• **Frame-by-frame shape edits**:

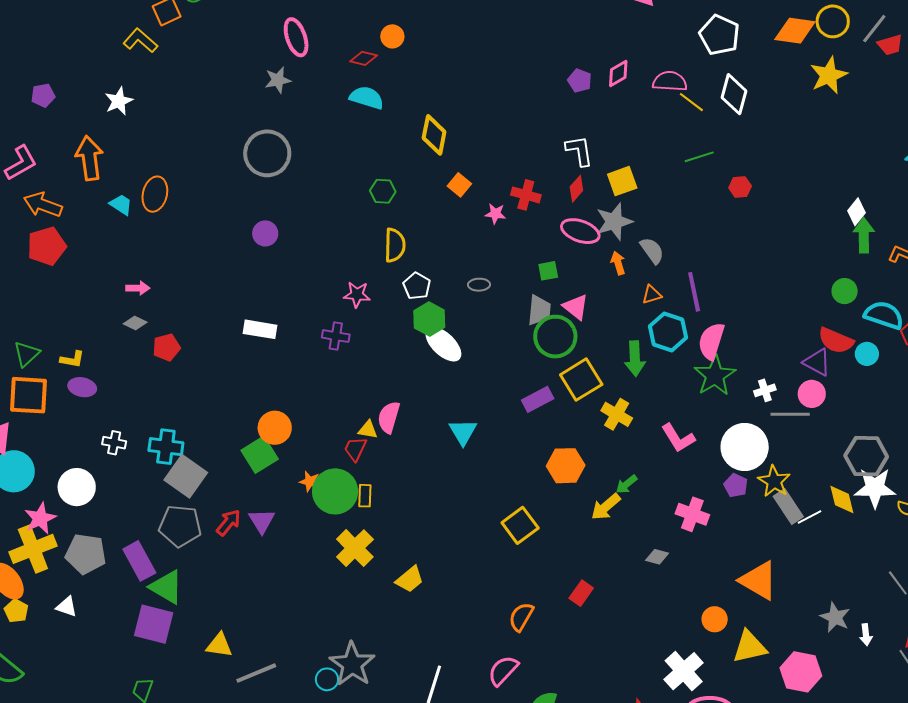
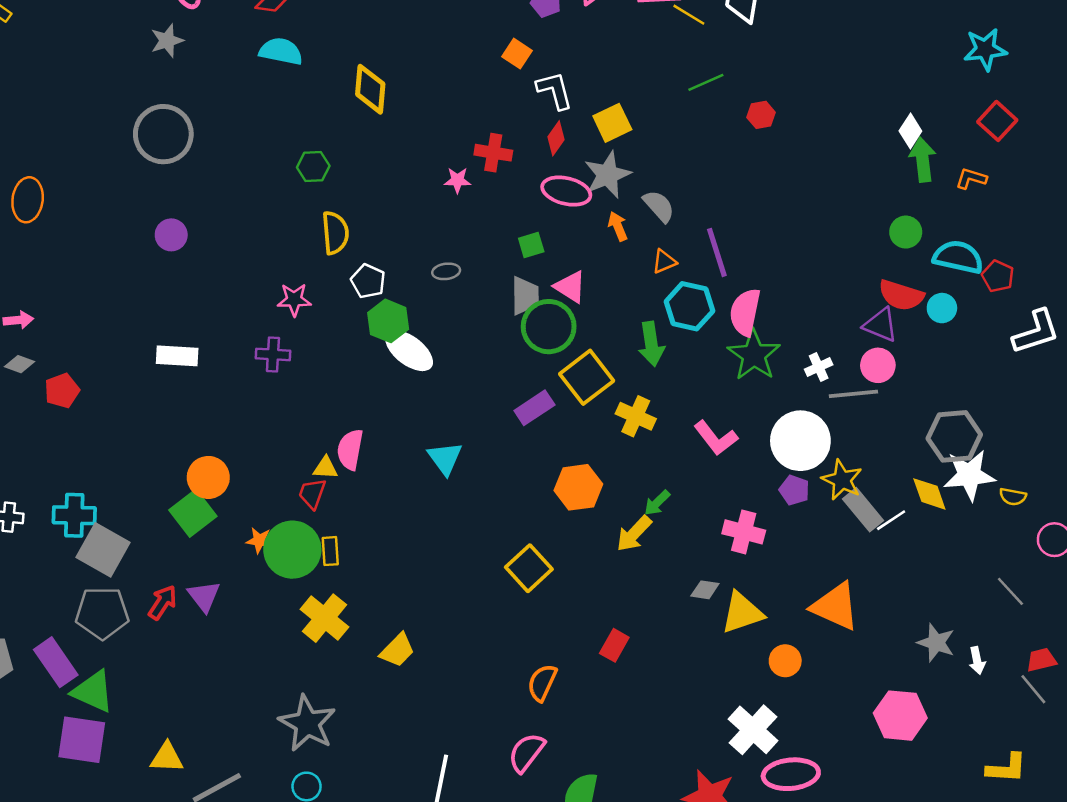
orange square: (459, 185) -> (517, 54), moved
yellow triangle: (750, 647) -> (742, 613), moved
gray star: (352, 664) -> (307, 723), moved

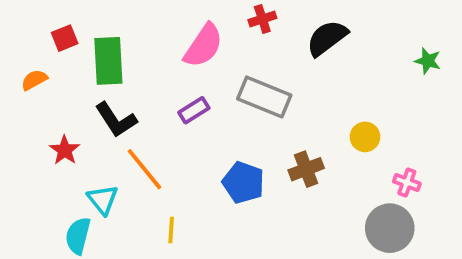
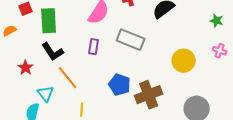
purple rectangle: (194, 110) -> (94, 47), turned -49
yellow circle: (365, 137) -> (184, 61), size x1.5
brown cross: (306, 169) -> (149, 95), moved, size x1.5
pink cross: (407, 182) -> (220, 51), moved

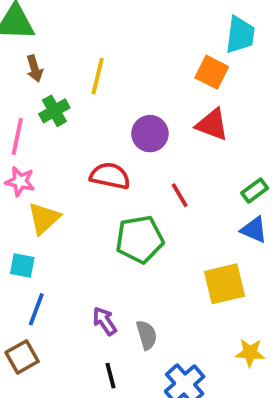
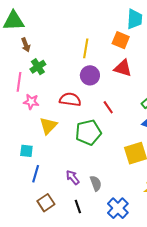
yellow line: (98, 76) -> (86, 48), moved
pink star: (20, 181) -> (31, 102), moved
yellow triangle: (44, 218) -> (48, 126), moved
brown square: (22, 357) -> (46, 203), moved

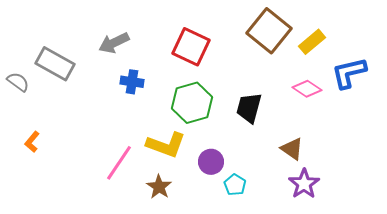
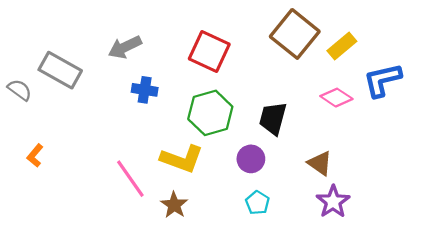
purple circle: (211, 162) -> (251, 159), moved
pink line: (119, 163) -> (130, 179), turned -69

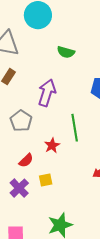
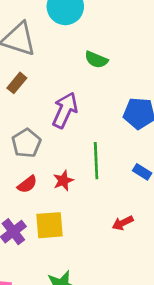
red semicircle: (26, 160) -> (27, 184), moved
yellow square: (46, 180) -> (49, 225), size x1.6

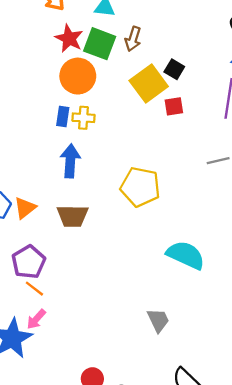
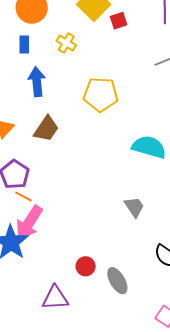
yellow cross: (83, 118) -> (66, 43), moved, turned 36
brown trapezoid: (72, 216) -> (46, 129), turned -48
pink arrow: (36, 319) -> (29, 223), size x1.8

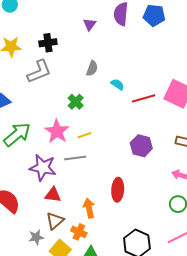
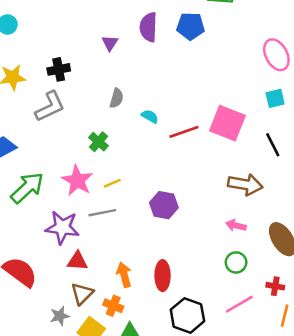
purple hexagon: (141, 146) -> (164, 205), moved
red ellipse: (118, 190) -> (163, 276), moved

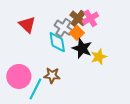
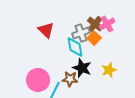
gray cross: (63, 28) -> (81, 33), turned 36
black star: (82, 48) -> (82, 68), moved
yellow star: (99, 57) -> (109, 70), moved

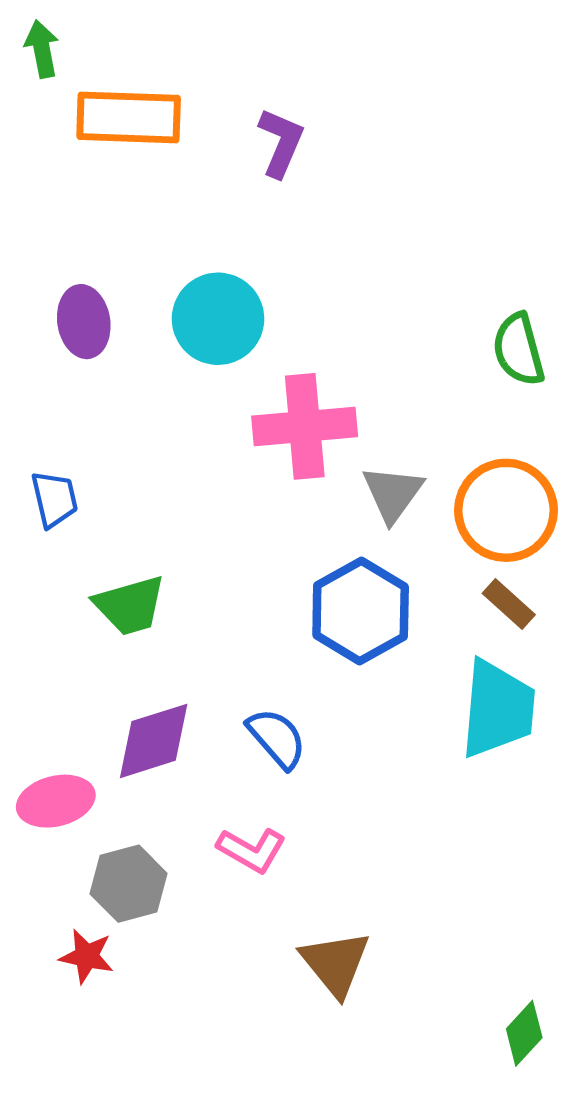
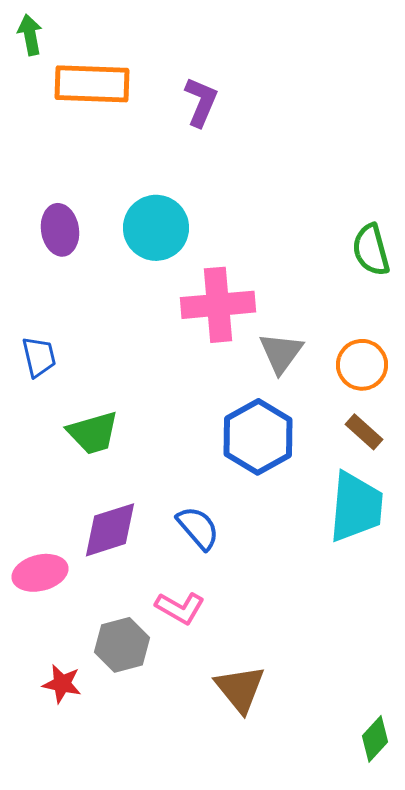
orange circle: (506, 510) -> (362, 365), size x0.7
gray hexagon: (129, 884) -> (122, 645), moved

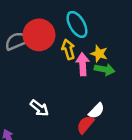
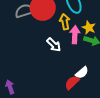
white arrow: (39, 108) -> (54, 45), moved

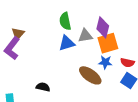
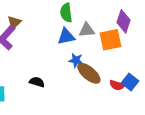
purple diamond: (103, 27) -> (124, 21), moved
blue star: (105, 62) -> (76, 60), moved
red semicircle: (127, 63) -> (117, 85), moved

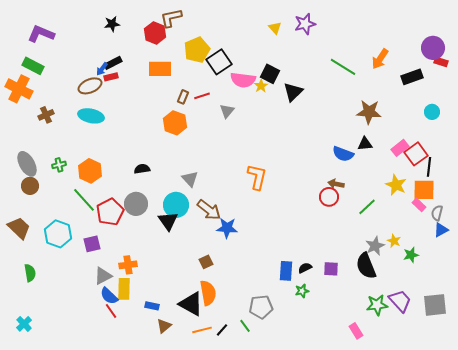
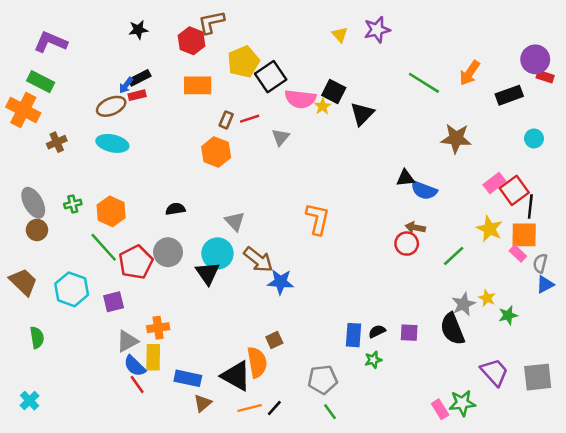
black triangle: (365, 144) -> (405, 178), moved
brown square: (206, 262) -> (274, 340), moved
green star: (377, 305) -> (462, 403), moved
blue rectangle: (152, 306) -> (188, 378), size x1.5
green line: (245, 326) -> (330, 412), moved

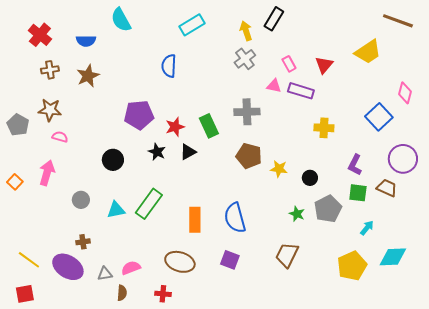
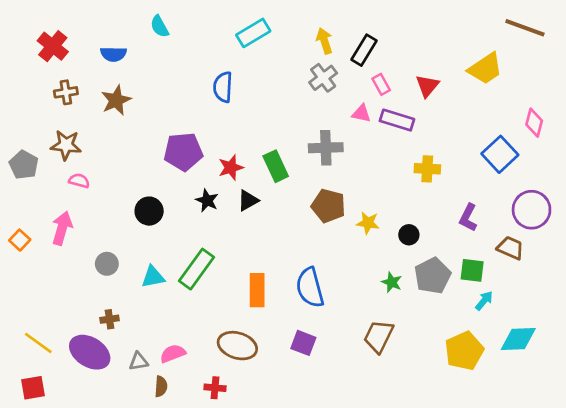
black rectangle: (274, 19) -> (364, 50), moved
cyan semicircle: (121, 20) -> (160, 26), size x0.7
green square: (358, 193) -> (472, 270), moved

• **Assignment**:
Output exactly the lines above that lie between the line with "blue star: (105, 62) -> (76, 60), moved" and the line with "cyan semicircle: (121, 20)", those two lines included, and no pictures.

• **Your response**:
blue star: (105, 62) -> (76, 60), moved
red semicircle: (127, 63) -> (117, 85), moved

black triangle: (365, 144) -> (405, 178), moved
brown square: (206, 262) -> (274, 340), moved
green star: (377, 305) -> (462, 403), moved
blue rectangle: (152, 306) -> (188, 378), size x1.5
green line: (245, 326) -> (330, 412), moved

black rectangle: (274, 19) -> (364, 50), moved
cyan semicircle: (121, 20) -> (160, 26), size x0.7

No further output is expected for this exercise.